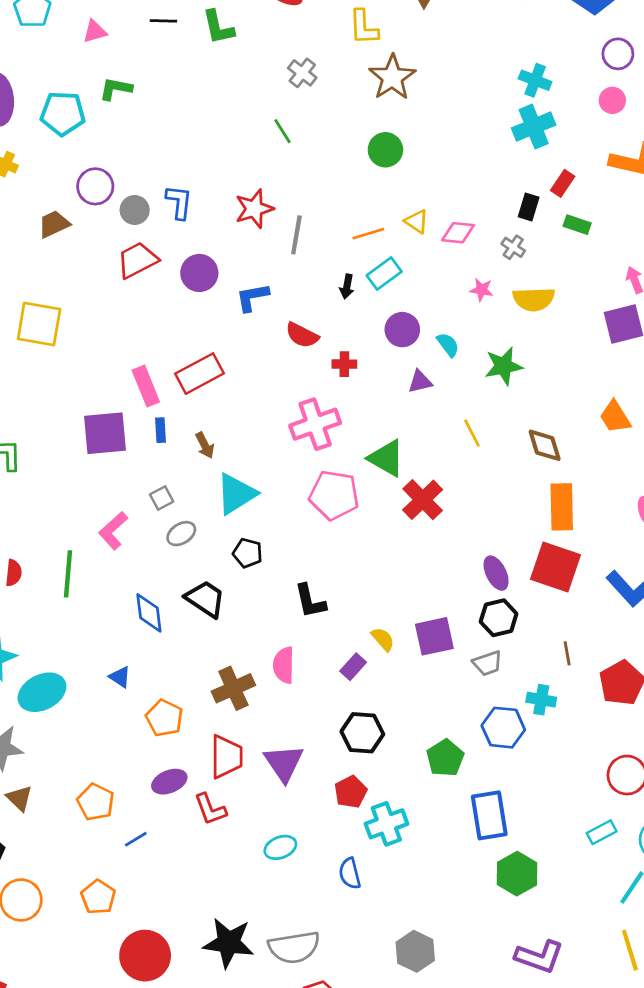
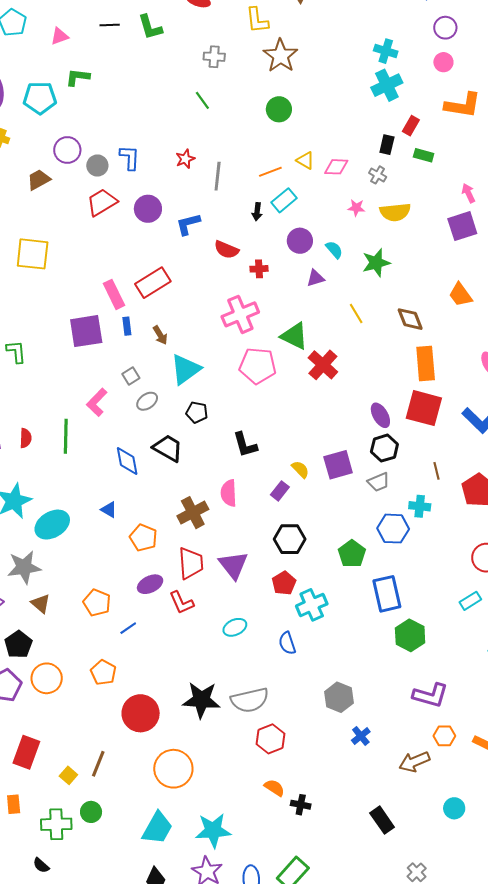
gray cross: (302, 73) -> (214, 57), turned -30
red star: (254, 209) -> (185, 159), size x0.7

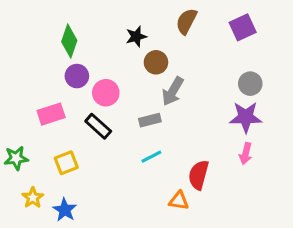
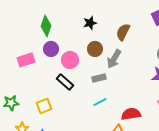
brown semicircle: (186, 21) -> (123, 32), moved
brown circle: (156, 62) -> (95, 49), moved
pink rectangle: (51, 114) -> (26, 60), moved
red semicircle: (199, 175) -> (131, 114), turned 66

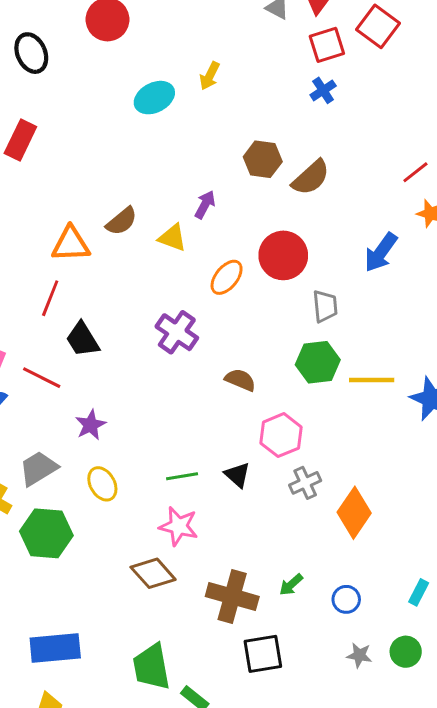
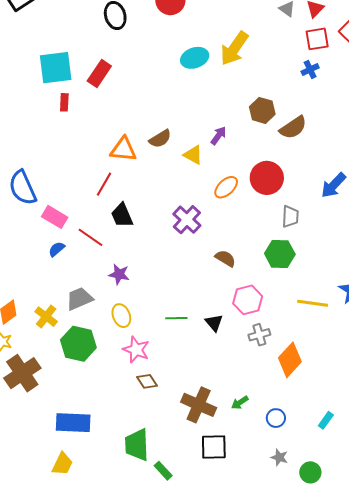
yellow arrow: (210, 76) -> (234, 48), size x1.8
yellow line: (372, 380) -> (313, 303), moved
purple star: (91, 425) -> (119, 274), turned 30
pink star: (179, 526) -> (136, 350), moved
brown diamond: (153, 573) -> (147, 381), size x0.7
green circle: (406, 652) -> (310, 472), moved

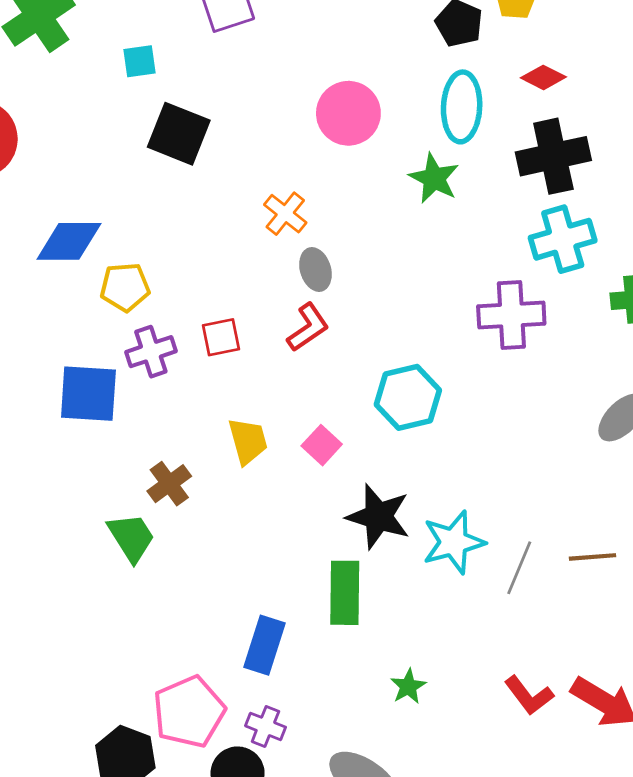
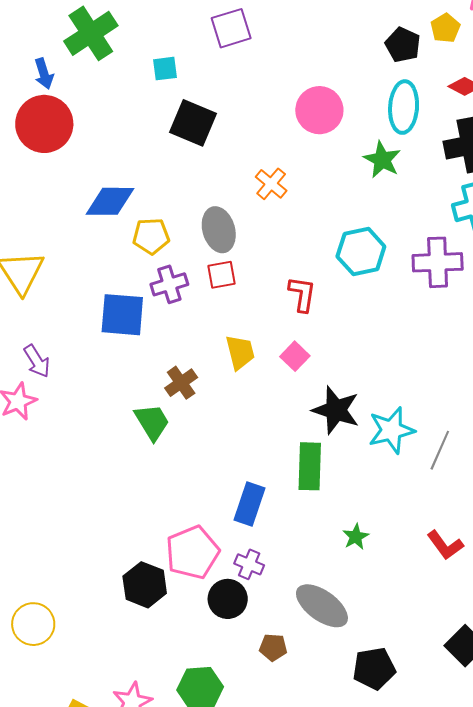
gray ellipse: (315, 269) -> (219, 230), moved, size x1.4
red L-shape: (308, 327) -> (302, 294), moved, turned -48
cyan hexagon: (408, 397) -> (361, 251), moved

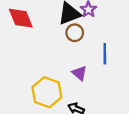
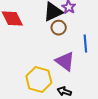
purple triangle: (79, 73) -> (65, 61), size x1.5

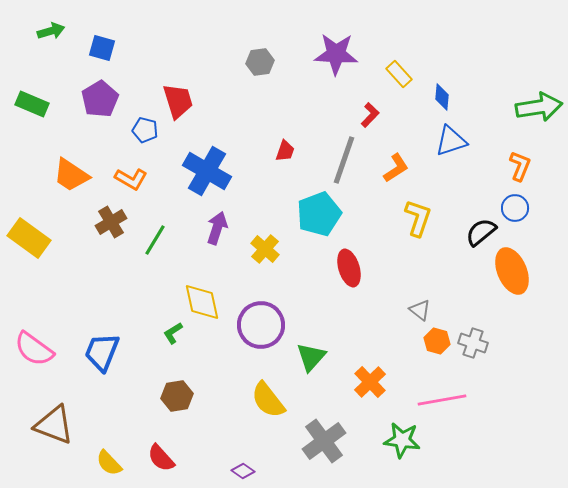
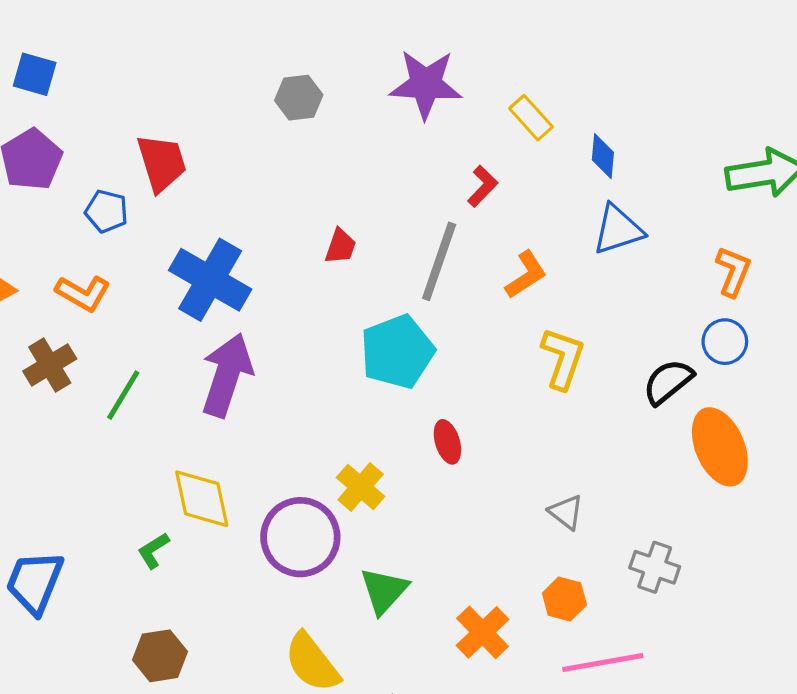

- - - - -

*Task instructions:*
Please restate exactly the lines from the one containing "gray ellipse: (315, 269)" down to the end of the material, both ends kept, and do not include the pictures.

*Answer section:*
gray ellipse: (315, 269) -> (219, 230), moved, size x1.4
red L-shape: (308, 327) -> (302, 294), moved, turned -48
cyan hexagon: (408, 397) -> (361, 251), moved

purple triangle: (79, 73) -> (65, 61), size x1.5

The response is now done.